■ **Information**
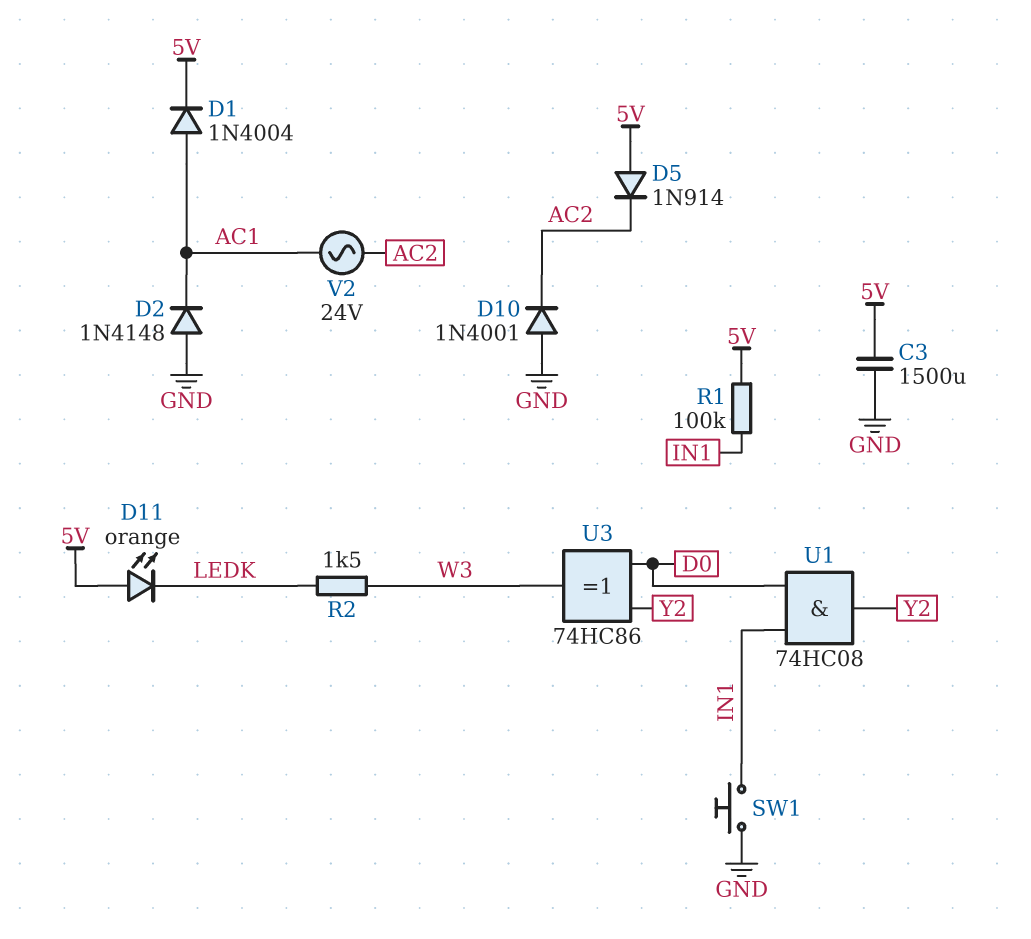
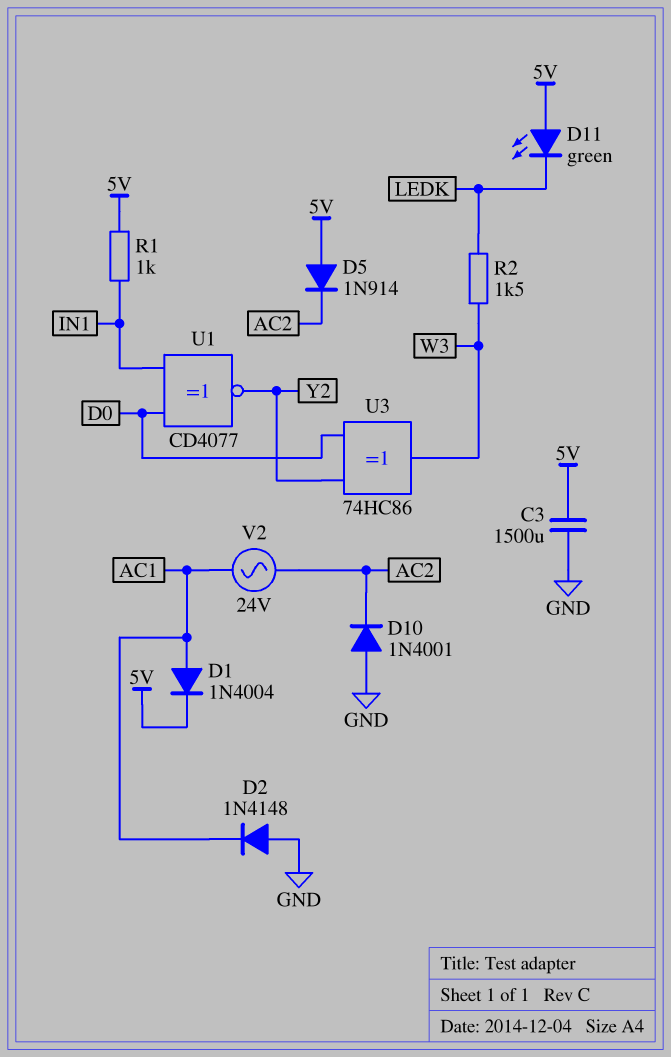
D11: LED orange (A 5V, K LEDK) -> LED green (A 5V, K LEDK)
R1: 100k (5V, IN1) -> 1k (5V, IN1)
SW1: button (GND, IN1) -> none
U1: AND 74HC08 (in D0, in IN1, out Y2) -> XNOR CD4077 (in D0, in IN1, out Y2)

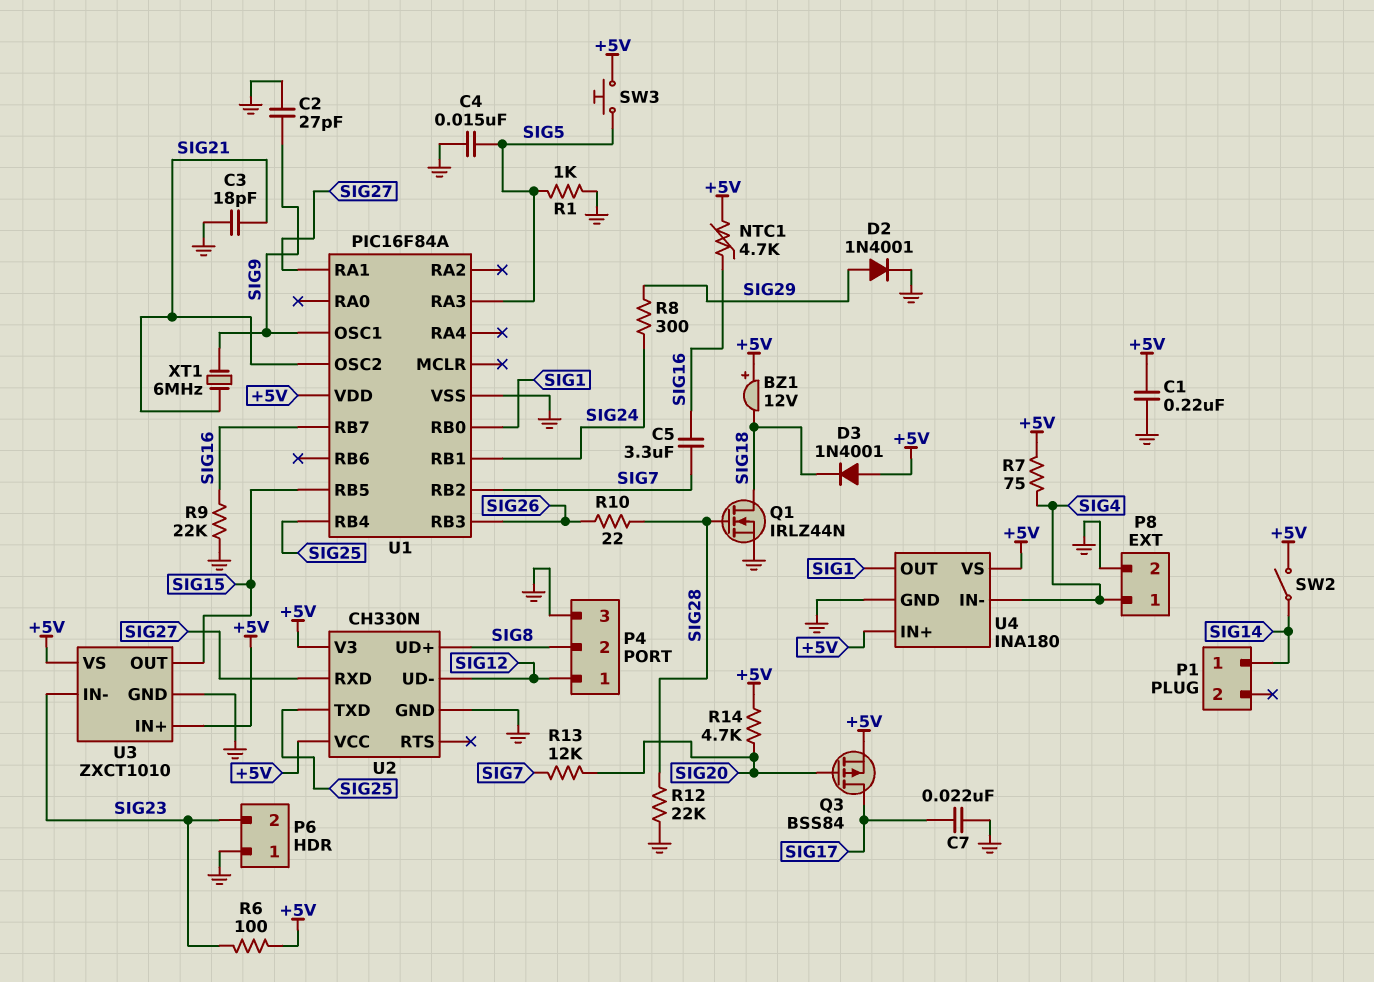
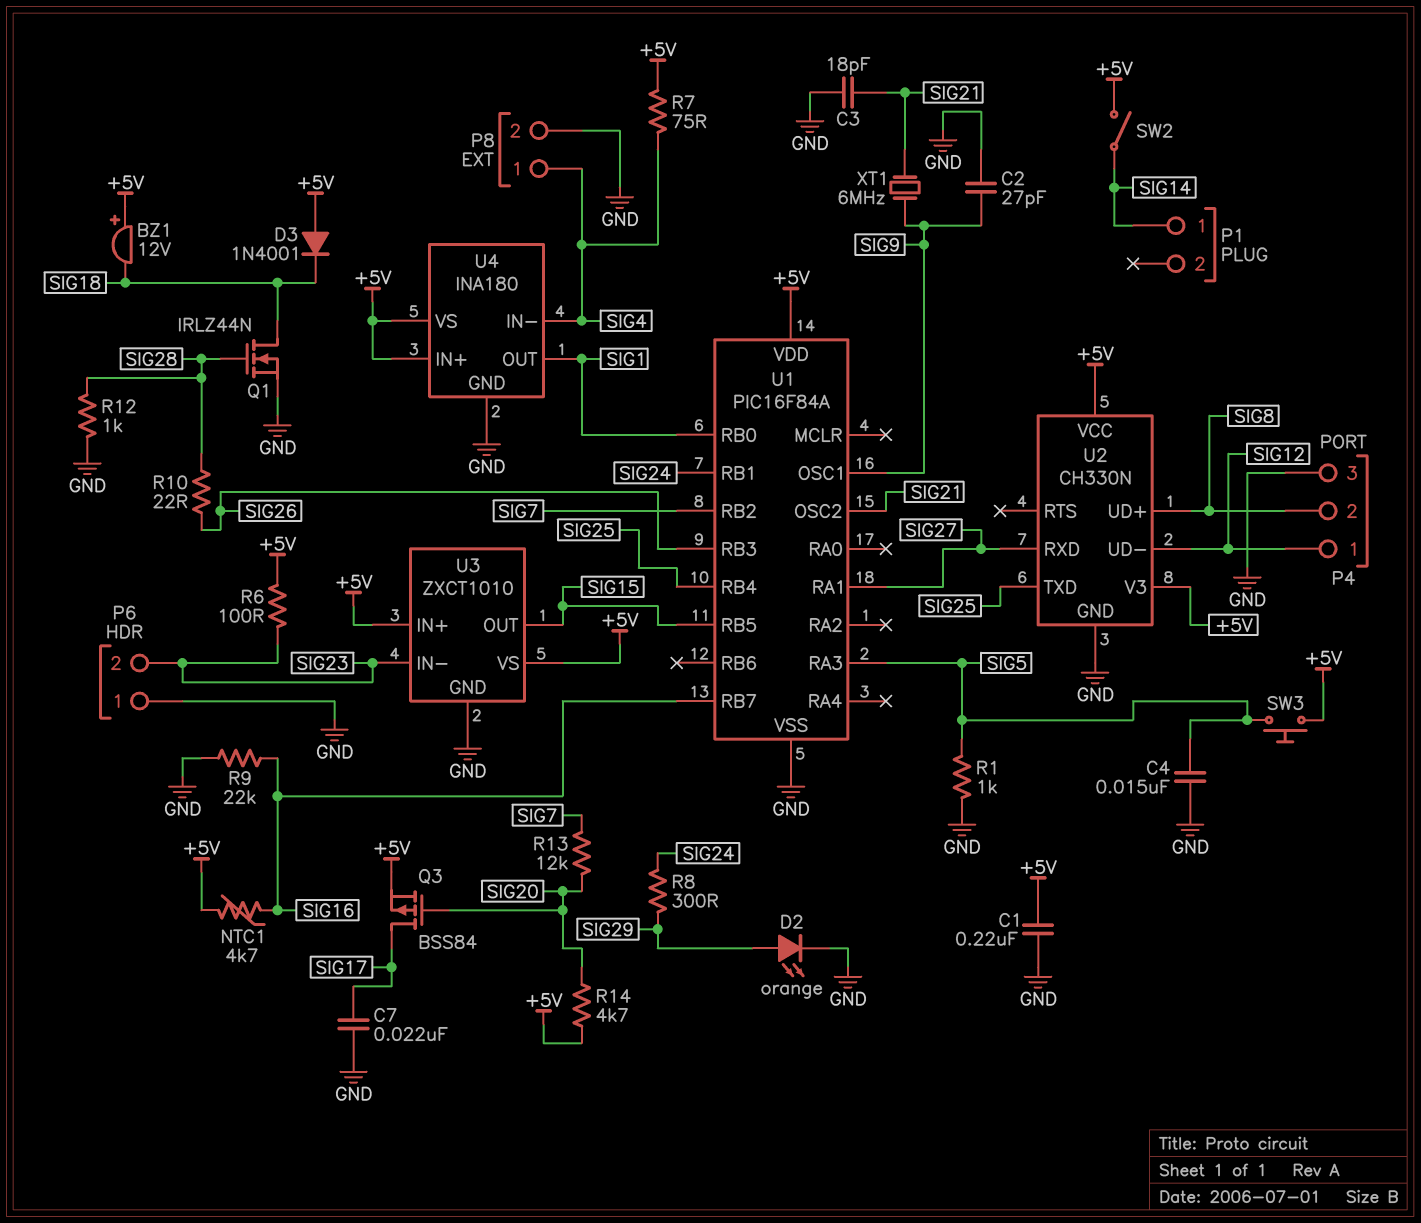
C5: 3.3uF (SIG7, SIG16) -> none
D2: diode 1N4001 (A SIG29, K GND) -> LED orange (A SIG29, K GND)
R12: 22k (GND, SIG28) -> 1k (GND, SIG28)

■ **Task prompt**
Beginning with the line that contains "R1: 100k (5V, IN1) -> 1k (5V, IN1)" and ending with the final line of the material, reproduce those lines exactly and nothing else. Omit the pictures.

■ **Exercise answer**
R1: 100k (5V, IN1) -> 1k (5V, IN1)
SW1: button (GND, IN1) -> none
U1: AND 74HC08 (in D0, in IN1, out Y2) -> XNOR CD4077 (in D0, in IN1, out Y2)

C5: 3.3uF (SIG7, SIG16) -> none
D2: diode 1N4001 (A SIG29, K GND) -> LED orange (A SIG29, K GND)
R12: 22k (GND, SIG28) -> 1k (GND, SIG28)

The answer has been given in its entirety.